# Exercise aim
Your response should consist of the entries below, reproduced exactly and without their images.

---

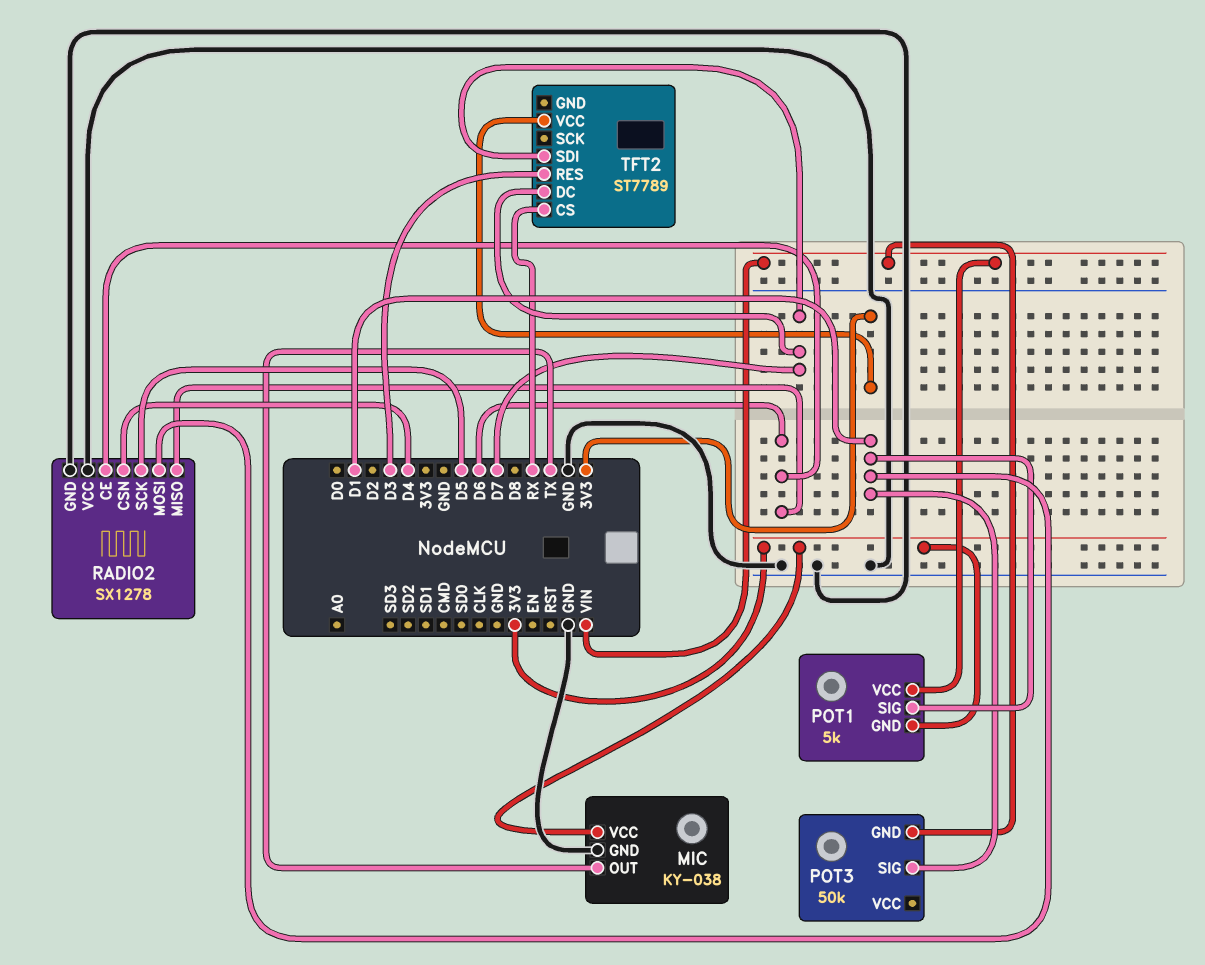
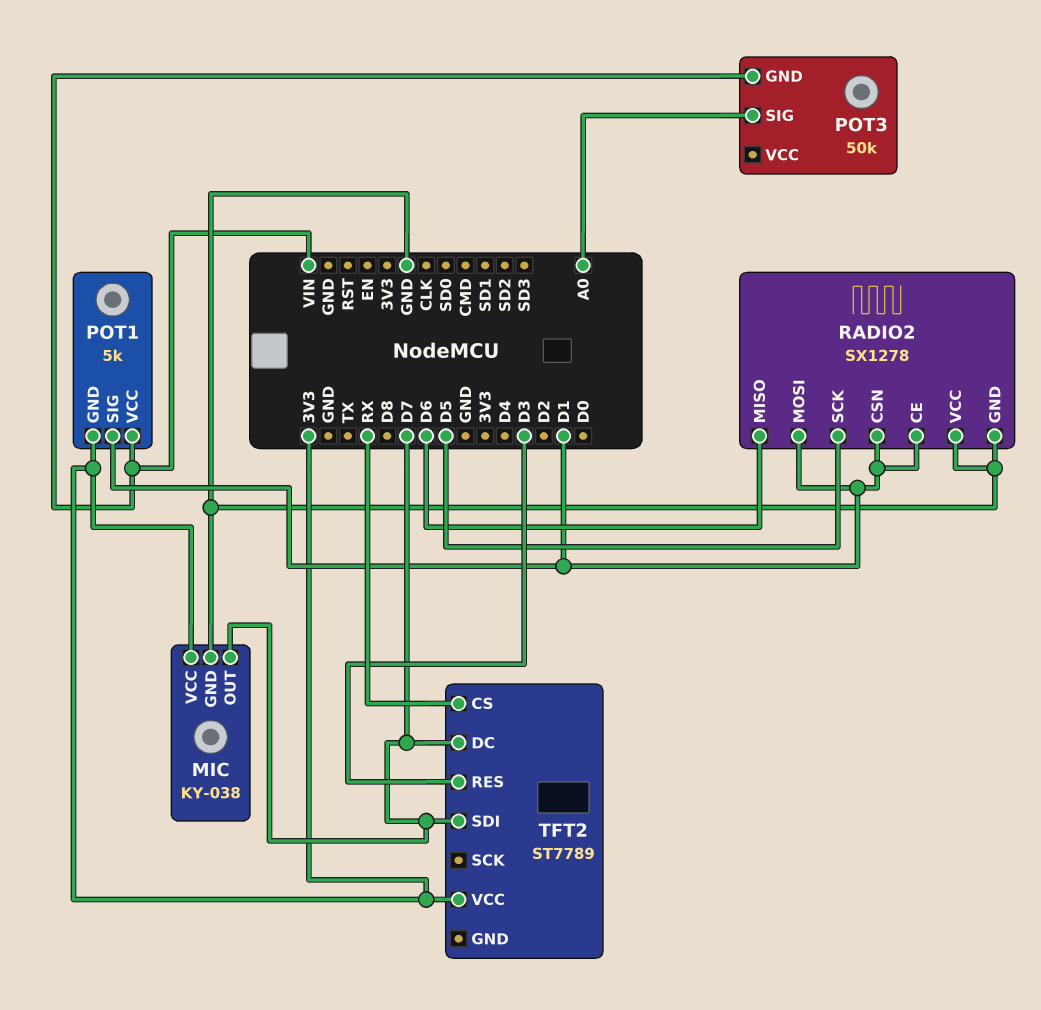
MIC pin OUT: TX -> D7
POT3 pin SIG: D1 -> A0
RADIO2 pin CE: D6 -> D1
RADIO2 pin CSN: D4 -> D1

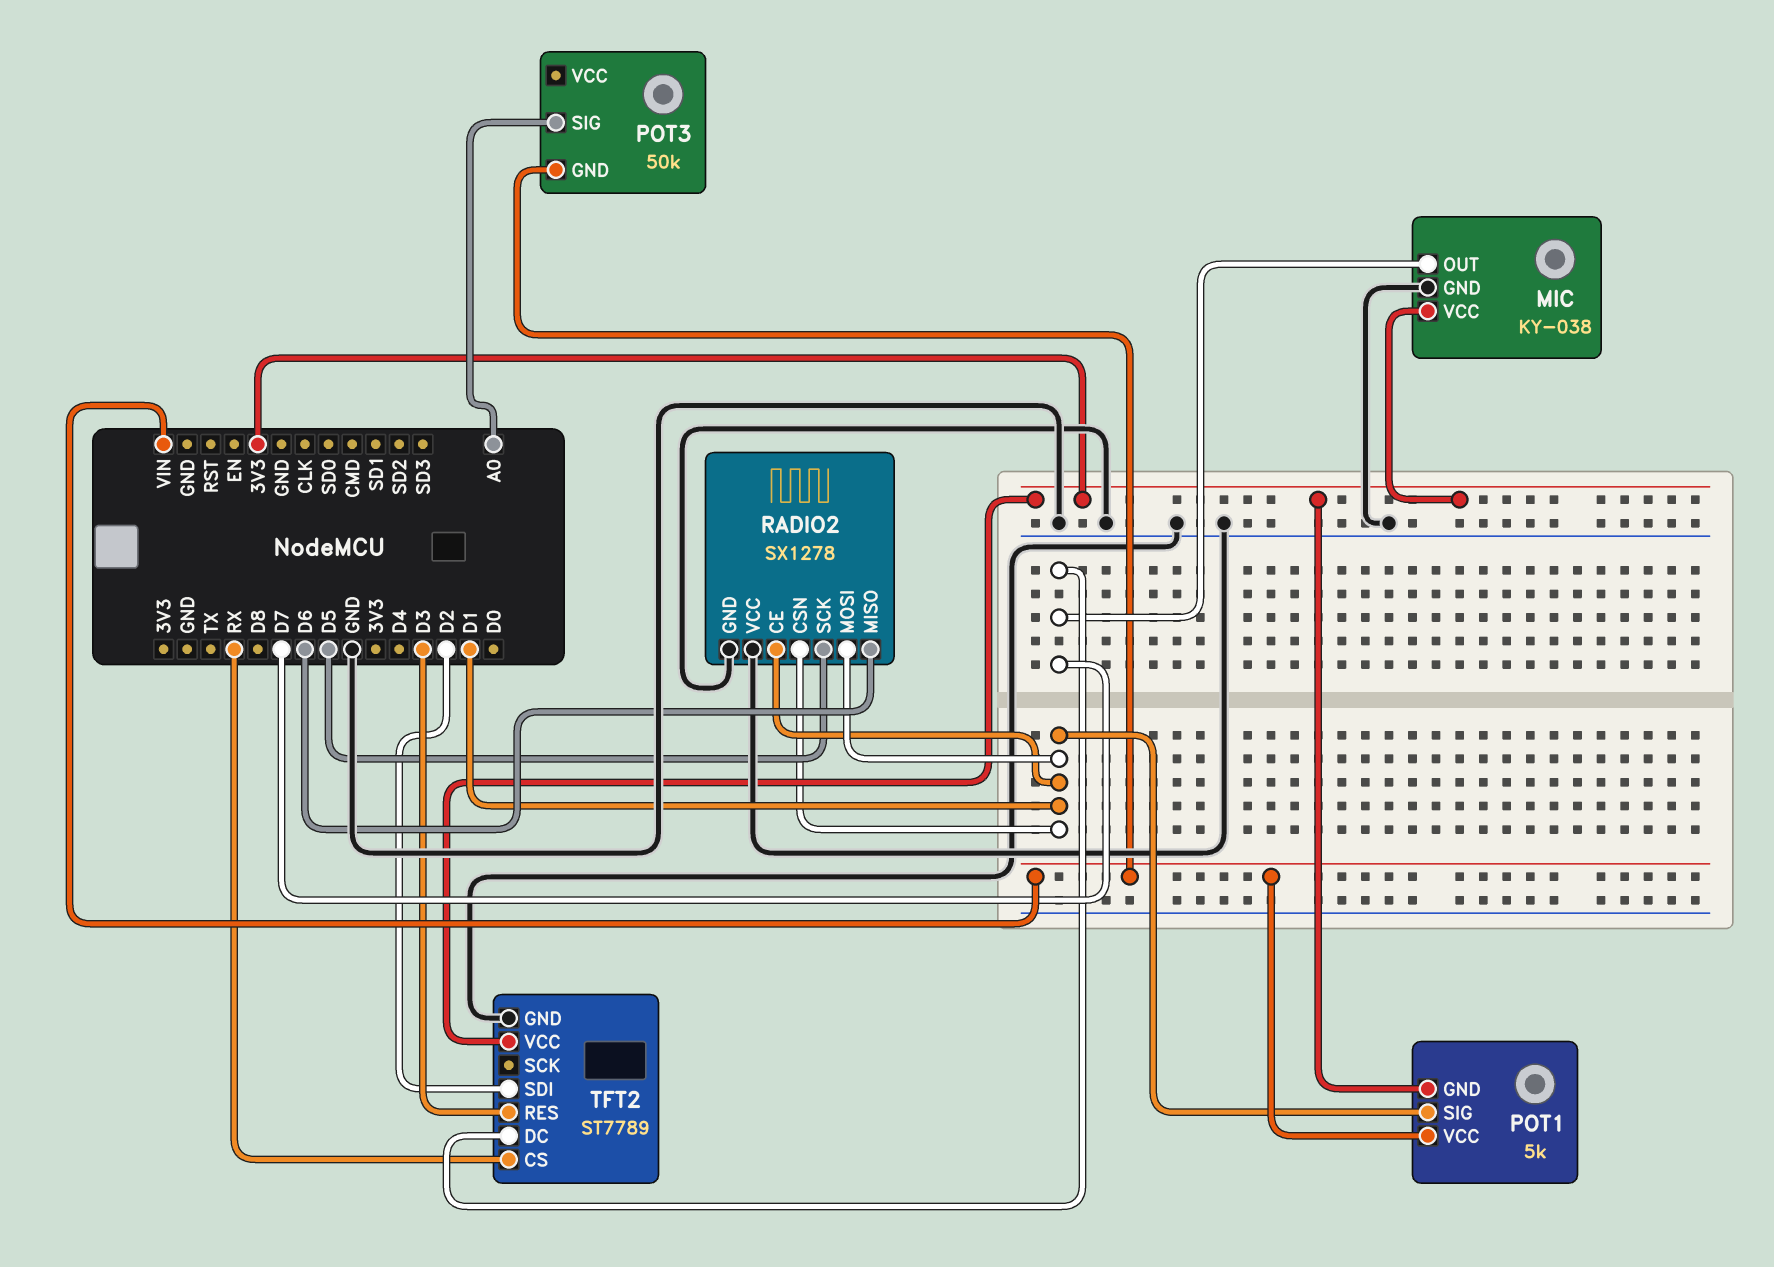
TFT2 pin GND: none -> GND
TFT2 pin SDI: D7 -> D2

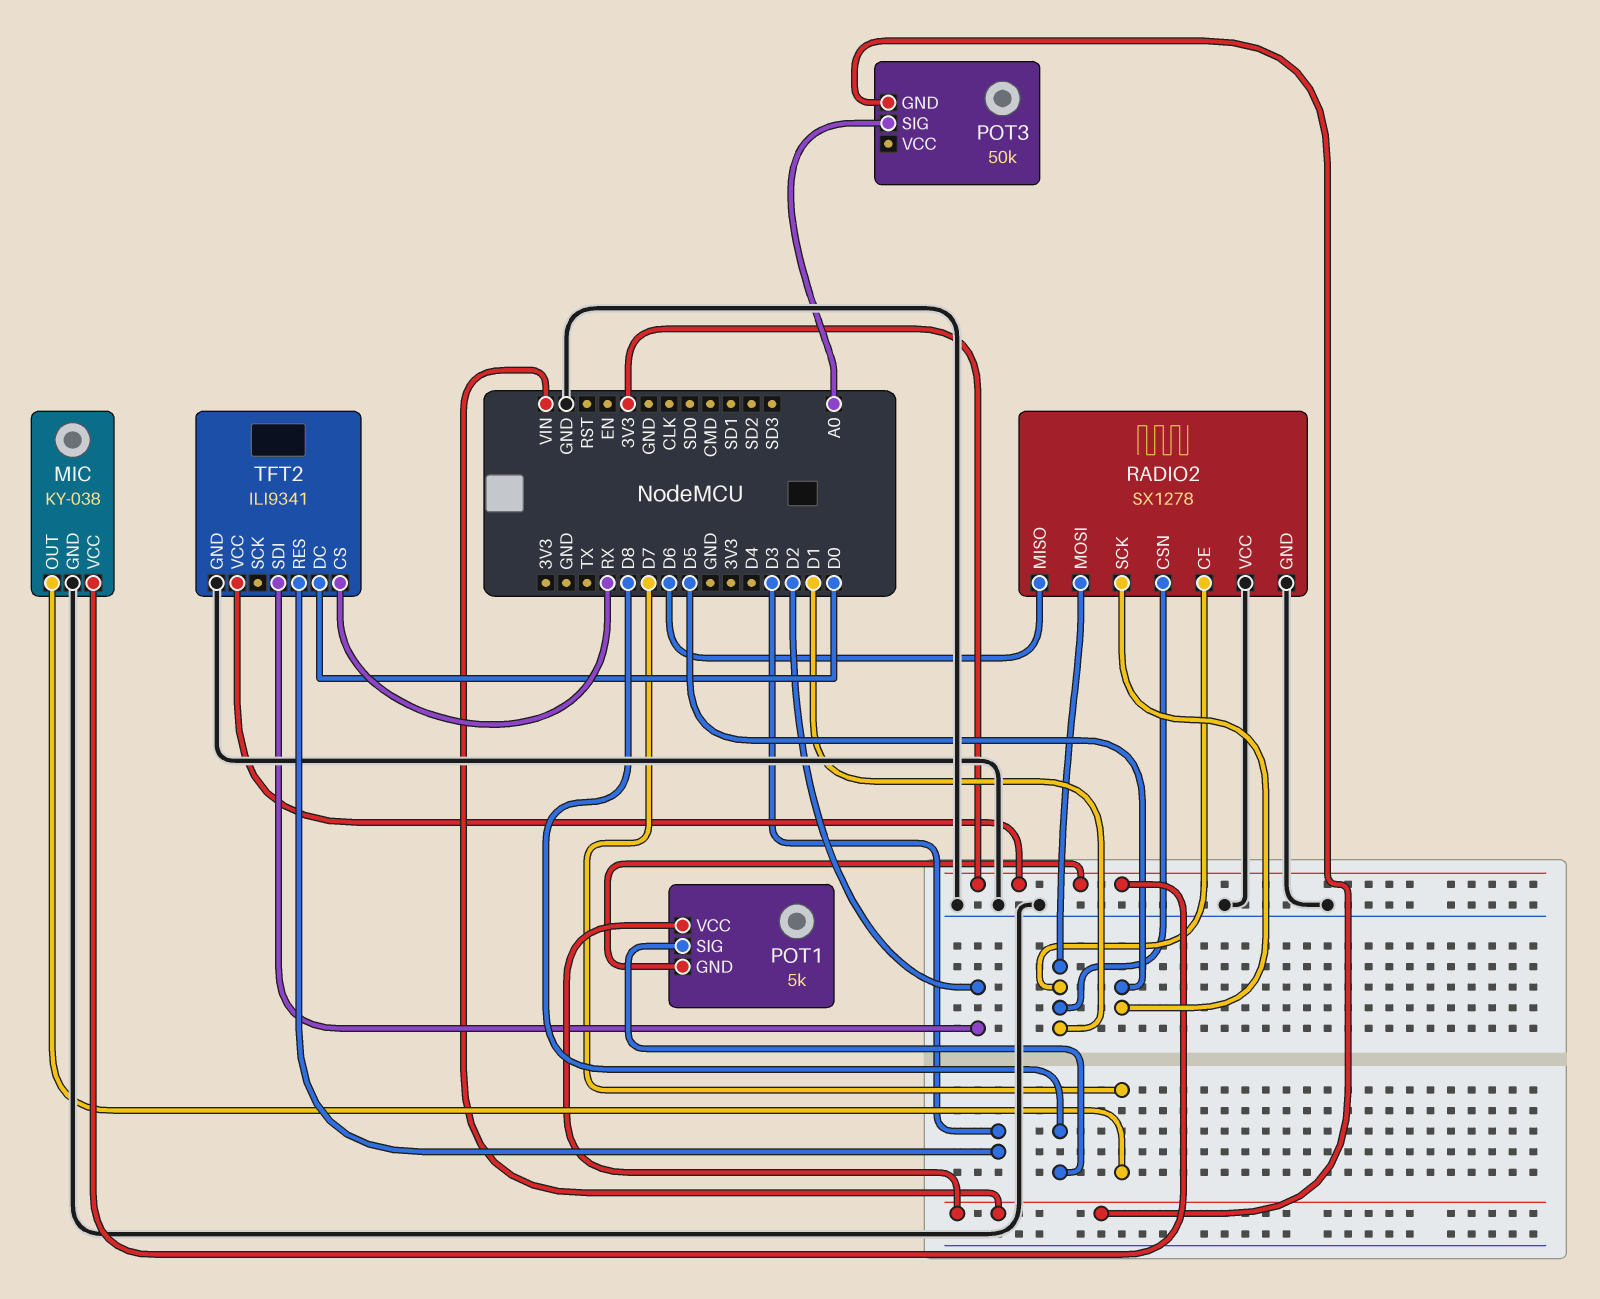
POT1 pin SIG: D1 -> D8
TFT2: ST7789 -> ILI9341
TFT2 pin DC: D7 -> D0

---

# Response to this task
MIC pin OUT: TX -> D7
POT3 pin SIG: D1 -> A0
RADIO2 pin CE: D6 -> D1
RADIO2 pin CSN: D4 -> D1

TFT2 pin GND: none -> GND
TFT2 pin SDI: D7 -> D2

POT1 pin SIG: D1 -> D8
TFT2: ST7789 -> ILI9341
TFT2 pin DC: D7 -> D0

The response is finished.